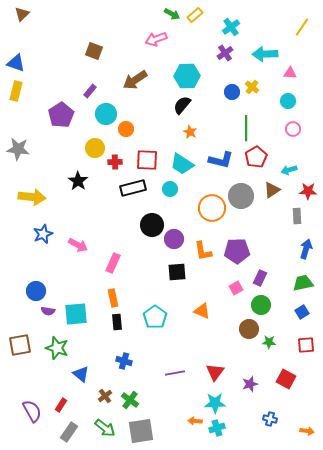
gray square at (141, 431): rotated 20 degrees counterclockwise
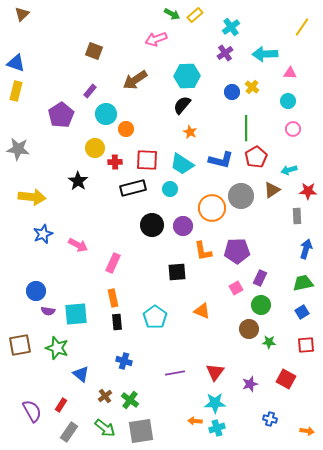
purple circle at (174, 239): moved 9 px right, 13 px up
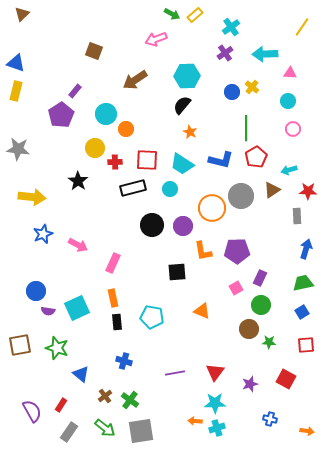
purple rectangle at (90, 91): moved 15 px left
cyan square at (76, 314): moved 1 px right, 6 px up; rotated 20 degrees counterclockwise
cyan pentagon at (155, 317): moved 3 px left; rotated 25 degrees counterclockwise
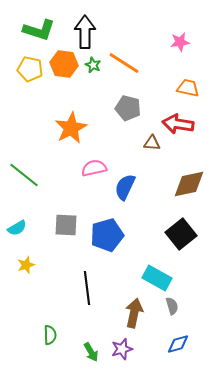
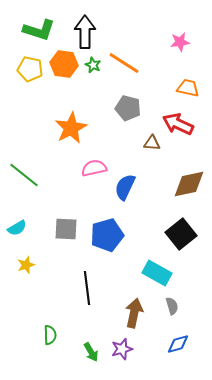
red arrow: rotated 16 degrees clockwise
gray square: moved 4 px down
cyan rectangle: moved 5 px up
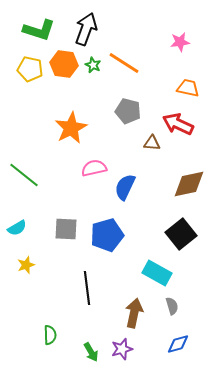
black arrow: moved 1 px right, 3 px up; rotated 20 degrees clockwise
gray pentagon: moved 3 px down
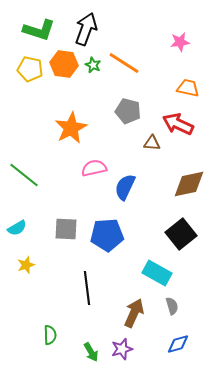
blue pentagon: rotated 12 degrees clockwise
brown arrow: rotated 12 degrees clockwise
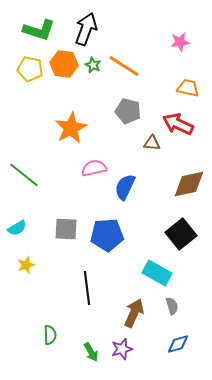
orange line: moved 3 px down
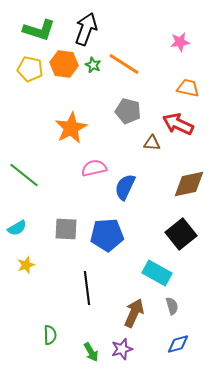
orange line: moved 2 px up
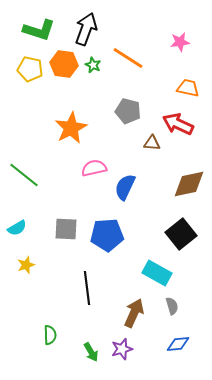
orange line: moved 4 px right, 6 px up
blue diamond: rotated 10 degrees clockwise
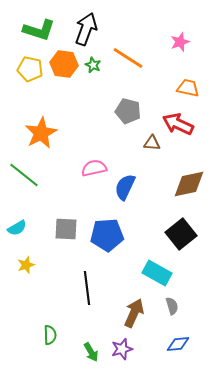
pink star: rotated 12 degrees counterclockwise
orange star: moved 30 px left, 5 px down
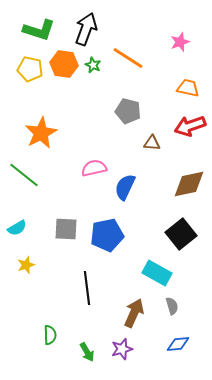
red arrow: moved 12 px right, 2 px down; rotated 44 degrees counterclockwise
blue pentagon: rotated 8 degrees counterclockwise
green arrow: moved 4 px left
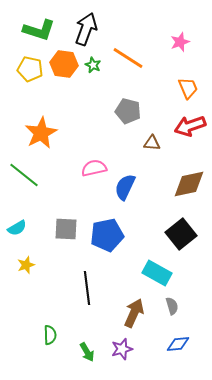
orange trapezoid: rotated 55 degrees clockwise
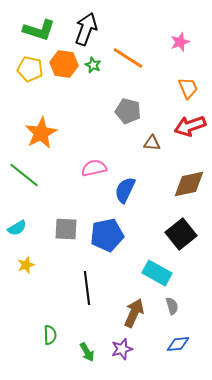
blue semicircle: moved 3 px down
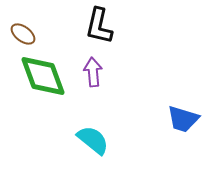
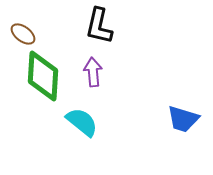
green diamond: rotated 24 degrees clockwise
cyan semicircle: moved 11 px left, 18 px up
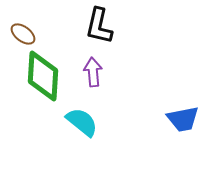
blue trapezoid: rotated 28 degrees counterclockwise
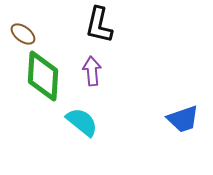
black L-shape: moved 1 px up
purple arrow: moved 1 px left, 1 px up
blue trapezoid: rotated 8 degrees counterclockwise
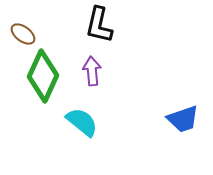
green diamond: rotated 21 degrees clockwise
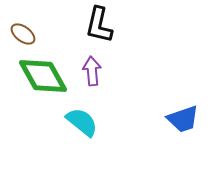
green diamond: rotated 54 degrees counterclockwise
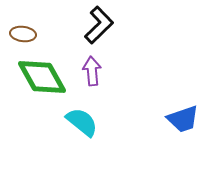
black L-shape: rotated 147 degrees counterclockwise
brown ellipse: rotated 30 degrees counterclockwise
green diamond: moved 1 px left, 1 px down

#### What is asked:
Copy every one of these lines word for word, but omit the pictures from your answer.

#### Written solution:
gray square at (141, 431): rotated 20 degrees counterclockwise
purple circle at (174, 239): moved 9 px right, 13 px up
purple rectangle at (90, 91): moved 15 px left
cyan square at (76, 314): moved 1 px right, 6 px up; rotated 20 degrees counterclockwise
cyan pentagon at (155, 317): moved 3 px left; rotated 25 degrees counterclockwise
red arrow: rotated 16 degrees clockwise
gray square: moved 4 px down
cyan rectangle: moved 5 px up
black arrow: moved 1 px right, 3 px up; rotated 20 degrees clockwise
gray pentagon: moved 3 px down
blue pentagon: rotated 12 degrees clockwise
brown arrow: rotated 12 degrees clockwise
orange line: moved 3 px down
orange line: moved 2 px up
orange line: moved 4 px right, 6 px up
blue diamond: rotated 10 degrees clockwise
pink star: rotated 12 degrees counterclockwise
orange star: moved 30 px left, 5 px down
red arrow: moved 12 px right, 2 px down; rotated 44 degrees counterclockwise
blue pentagon: rotated 8 degrees counterclockwise
green arrow: moved 4 px left
orange trapezoid: rotated 55 degrees clockwise
blue semicircle: moved 3 px down
green diamond: rotated 24 degrees clockwise
cyan semicircle: moved 11 px left, 18 px up
blue trapezoid: rotated 28 degrees counterclockwise
black L-shape: moved 1 px up
purple arrow: moved 1 px left, 1 px up
blue trapezoid: rotated 8 degrees counterclockwise
green diamond: rotated 21 degrees clockwise
green diamond: rotated 54 degrees counterclockwise
black L-shape: rotated 147 degrees counterclockwise
brown ellipse: rotated 30 degrees counterclockwise
green diamond: moved 1 px left, 1 px down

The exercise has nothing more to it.